● **TASK DETAILS**: Find how many lines of the listing below include the word "breast", then report the number by itself.

— START OF ENTRIES PROVIDED —

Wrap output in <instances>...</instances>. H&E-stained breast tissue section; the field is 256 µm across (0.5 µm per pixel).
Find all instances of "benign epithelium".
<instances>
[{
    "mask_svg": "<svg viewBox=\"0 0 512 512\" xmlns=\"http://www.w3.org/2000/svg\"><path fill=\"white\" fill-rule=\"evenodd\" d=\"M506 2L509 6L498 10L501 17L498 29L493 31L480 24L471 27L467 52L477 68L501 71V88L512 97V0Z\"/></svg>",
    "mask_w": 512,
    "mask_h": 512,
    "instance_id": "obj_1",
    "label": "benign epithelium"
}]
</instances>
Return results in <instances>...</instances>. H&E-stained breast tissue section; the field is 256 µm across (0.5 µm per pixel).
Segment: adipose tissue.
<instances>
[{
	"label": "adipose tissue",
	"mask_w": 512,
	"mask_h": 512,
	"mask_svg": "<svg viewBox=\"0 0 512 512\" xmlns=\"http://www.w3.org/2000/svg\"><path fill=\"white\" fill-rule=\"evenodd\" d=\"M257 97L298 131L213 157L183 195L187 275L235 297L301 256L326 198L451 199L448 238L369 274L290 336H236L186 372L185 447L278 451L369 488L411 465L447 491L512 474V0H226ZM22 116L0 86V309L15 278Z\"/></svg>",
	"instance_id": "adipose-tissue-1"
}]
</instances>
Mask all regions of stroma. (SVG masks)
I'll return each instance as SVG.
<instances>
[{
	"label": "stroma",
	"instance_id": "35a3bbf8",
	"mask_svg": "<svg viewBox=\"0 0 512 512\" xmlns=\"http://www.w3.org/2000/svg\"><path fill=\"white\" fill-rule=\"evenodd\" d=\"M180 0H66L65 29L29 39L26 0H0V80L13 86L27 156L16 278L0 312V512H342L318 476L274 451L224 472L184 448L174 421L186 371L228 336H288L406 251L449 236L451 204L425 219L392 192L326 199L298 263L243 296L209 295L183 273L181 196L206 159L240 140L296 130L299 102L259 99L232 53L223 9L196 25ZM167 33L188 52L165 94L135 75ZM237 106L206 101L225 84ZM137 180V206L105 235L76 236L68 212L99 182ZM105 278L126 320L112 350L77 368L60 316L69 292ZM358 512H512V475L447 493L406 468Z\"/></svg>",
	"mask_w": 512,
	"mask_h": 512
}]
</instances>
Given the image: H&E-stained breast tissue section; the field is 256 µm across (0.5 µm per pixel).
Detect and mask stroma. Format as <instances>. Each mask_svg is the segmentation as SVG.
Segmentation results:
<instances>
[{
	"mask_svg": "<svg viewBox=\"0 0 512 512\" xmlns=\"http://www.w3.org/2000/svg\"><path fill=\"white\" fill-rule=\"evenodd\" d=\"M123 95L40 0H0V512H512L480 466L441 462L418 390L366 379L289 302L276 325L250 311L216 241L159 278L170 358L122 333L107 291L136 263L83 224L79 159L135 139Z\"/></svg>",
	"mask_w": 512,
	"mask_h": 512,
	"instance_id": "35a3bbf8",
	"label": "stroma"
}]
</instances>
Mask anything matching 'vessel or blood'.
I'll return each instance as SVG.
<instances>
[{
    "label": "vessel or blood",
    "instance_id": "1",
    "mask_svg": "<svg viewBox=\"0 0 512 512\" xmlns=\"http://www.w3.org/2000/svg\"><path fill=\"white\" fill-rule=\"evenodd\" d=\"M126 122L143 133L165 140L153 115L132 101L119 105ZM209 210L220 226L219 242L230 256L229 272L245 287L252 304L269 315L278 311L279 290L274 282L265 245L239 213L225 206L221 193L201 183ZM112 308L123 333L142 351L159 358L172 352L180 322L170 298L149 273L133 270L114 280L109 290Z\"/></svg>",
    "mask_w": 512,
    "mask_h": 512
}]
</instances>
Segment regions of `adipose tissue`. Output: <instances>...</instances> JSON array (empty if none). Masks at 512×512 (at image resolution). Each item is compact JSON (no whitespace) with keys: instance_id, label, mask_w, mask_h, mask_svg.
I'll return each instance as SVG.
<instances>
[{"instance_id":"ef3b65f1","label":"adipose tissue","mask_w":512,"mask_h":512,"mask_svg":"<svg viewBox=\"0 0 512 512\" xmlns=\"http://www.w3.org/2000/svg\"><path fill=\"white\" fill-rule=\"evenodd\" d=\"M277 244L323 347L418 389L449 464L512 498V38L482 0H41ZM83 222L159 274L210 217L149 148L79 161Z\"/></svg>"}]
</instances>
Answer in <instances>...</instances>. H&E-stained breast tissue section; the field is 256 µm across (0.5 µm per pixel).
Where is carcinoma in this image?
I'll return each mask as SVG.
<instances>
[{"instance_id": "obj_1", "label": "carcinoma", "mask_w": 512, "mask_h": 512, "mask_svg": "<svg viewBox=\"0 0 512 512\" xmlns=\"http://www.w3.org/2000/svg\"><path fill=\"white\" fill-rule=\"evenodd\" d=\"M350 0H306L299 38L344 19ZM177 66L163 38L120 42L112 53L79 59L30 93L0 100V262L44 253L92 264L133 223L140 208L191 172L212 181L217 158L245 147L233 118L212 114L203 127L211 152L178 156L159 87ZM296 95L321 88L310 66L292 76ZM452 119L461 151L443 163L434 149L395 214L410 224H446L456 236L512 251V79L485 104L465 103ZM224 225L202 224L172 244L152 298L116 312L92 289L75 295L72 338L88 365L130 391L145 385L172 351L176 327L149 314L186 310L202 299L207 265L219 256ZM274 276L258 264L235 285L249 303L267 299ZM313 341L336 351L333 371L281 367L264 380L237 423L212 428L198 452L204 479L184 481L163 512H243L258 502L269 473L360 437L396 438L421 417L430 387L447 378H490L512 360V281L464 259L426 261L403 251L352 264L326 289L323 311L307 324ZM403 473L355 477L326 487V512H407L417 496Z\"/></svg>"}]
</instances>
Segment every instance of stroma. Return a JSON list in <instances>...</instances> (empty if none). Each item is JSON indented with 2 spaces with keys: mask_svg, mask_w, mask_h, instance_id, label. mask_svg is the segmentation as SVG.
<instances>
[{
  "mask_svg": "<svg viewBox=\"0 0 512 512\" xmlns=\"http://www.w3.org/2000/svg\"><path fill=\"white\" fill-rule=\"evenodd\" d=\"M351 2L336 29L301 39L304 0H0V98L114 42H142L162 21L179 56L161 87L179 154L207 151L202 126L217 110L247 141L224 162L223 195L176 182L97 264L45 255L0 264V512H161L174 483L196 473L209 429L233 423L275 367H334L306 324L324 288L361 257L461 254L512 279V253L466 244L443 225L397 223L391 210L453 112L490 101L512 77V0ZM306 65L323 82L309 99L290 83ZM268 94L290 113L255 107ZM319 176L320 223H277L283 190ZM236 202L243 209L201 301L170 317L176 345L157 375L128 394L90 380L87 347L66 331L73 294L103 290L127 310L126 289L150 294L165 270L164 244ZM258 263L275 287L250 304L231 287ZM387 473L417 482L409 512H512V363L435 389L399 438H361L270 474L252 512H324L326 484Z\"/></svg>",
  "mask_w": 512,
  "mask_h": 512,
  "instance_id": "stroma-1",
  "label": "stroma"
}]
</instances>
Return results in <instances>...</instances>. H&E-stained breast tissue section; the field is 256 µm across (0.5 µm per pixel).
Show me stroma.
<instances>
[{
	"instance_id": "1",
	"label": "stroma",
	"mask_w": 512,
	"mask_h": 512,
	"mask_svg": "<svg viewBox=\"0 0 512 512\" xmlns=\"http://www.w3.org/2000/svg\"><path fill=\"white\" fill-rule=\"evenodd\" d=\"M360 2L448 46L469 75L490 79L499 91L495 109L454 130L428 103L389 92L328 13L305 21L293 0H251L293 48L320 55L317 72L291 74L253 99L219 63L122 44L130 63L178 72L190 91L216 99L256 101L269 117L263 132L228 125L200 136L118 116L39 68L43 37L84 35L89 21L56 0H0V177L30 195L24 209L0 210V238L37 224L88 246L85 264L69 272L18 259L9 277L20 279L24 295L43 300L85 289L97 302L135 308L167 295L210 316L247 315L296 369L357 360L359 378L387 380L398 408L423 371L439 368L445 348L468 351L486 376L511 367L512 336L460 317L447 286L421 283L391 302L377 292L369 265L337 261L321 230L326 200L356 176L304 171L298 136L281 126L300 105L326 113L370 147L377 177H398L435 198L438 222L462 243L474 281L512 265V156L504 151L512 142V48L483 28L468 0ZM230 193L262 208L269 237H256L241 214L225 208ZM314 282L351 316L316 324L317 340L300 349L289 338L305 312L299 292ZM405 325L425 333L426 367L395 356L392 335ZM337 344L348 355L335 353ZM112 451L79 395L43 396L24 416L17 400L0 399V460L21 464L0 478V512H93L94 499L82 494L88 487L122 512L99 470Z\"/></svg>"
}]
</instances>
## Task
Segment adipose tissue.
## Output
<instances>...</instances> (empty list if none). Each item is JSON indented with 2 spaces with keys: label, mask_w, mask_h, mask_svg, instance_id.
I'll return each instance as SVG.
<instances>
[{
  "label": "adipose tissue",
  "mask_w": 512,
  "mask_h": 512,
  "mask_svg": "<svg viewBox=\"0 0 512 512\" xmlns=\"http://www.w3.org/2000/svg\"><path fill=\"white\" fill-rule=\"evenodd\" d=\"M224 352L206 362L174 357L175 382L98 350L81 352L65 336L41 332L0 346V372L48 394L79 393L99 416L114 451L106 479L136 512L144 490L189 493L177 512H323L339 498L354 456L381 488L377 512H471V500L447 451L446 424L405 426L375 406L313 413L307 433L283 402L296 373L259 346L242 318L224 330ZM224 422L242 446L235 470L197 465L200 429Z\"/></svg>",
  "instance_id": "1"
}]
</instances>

— END OF ENTRIES PROVIDED —

● **RESULT OF THE EXERCISE**: 5